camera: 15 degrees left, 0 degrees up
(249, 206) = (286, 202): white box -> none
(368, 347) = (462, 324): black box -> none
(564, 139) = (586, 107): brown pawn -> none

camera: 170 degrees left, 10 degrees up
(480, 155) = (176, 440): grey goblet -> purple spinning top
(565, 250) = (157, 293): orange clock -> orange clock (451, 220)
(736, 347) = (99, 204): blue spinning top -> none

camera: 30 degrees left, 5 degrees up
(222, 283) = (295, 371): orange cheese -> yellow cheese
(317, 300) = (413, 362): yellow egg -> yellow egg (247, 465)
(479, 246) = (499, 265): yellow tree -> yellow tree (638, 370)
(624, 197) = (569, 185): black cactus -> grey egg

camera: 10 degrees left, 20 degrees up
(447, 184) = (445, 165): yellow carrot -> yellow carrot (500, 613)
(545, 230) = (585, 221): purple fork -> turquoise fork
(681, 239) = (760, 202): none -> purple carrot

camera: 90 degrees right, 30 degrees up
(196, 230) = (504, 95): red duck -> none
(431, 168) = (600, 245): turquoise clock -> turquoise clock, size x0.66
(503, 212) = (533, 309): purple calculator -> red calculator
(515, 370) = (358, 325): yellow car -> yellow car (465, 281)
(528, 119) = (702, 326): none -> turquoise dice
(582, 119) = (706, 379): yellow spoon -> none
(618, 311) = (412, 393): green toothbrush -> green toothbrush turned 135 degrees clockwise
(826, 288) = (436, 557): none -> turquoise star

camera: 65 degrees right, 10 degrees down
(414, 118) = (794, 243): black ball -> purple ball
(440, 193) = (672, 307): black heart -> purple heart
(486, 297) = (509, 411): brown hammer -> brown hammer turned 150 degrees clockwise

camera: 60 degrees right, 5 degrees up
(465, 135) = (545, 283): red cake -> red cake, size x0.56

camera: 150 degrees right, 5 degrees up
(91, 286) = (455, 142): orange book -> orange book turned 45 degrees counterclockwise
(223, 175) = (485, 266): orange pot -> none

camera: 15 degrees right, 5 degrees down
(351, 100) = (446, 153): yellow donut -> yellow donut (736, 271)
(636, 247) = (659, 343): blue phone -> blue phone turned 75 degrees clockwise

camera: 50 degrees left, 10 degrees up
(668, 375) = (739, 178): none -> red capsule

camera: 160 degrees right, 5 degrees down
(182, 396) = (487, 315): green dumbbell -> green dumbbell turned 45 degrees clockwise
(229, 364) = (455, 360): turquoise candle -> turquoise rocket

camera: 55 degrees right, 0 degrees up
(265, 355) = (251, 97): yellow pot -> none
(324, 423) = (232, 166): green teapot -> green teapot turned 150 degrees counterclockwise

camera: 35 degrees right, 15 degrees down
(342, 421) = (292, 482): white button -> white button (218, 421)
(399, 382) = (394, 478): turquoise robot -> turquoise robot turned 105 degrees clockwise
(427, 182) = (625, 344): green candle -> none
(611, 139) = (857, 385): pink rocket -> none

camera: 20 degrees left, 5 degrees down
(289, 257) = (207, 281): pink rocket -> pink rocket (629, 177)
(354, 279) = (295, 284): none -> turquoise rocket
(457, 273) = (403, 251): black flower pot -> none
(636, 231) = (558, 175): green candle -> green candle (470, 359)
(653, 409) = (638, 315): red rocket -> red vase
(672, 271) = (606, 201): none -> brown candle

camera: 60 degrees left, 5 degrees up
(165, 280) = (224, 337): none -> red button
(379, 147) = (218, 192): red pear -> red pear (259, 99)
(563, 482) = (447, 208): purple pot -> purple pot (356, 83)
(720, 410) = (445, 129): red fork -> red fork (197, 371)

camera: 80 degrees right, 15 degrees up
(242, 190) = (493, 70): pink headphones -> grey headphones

_EXERCISE DETAILS_: Count every line of the material that holds the string "button", then give the total alone.

_ANSWER SPACE_: 2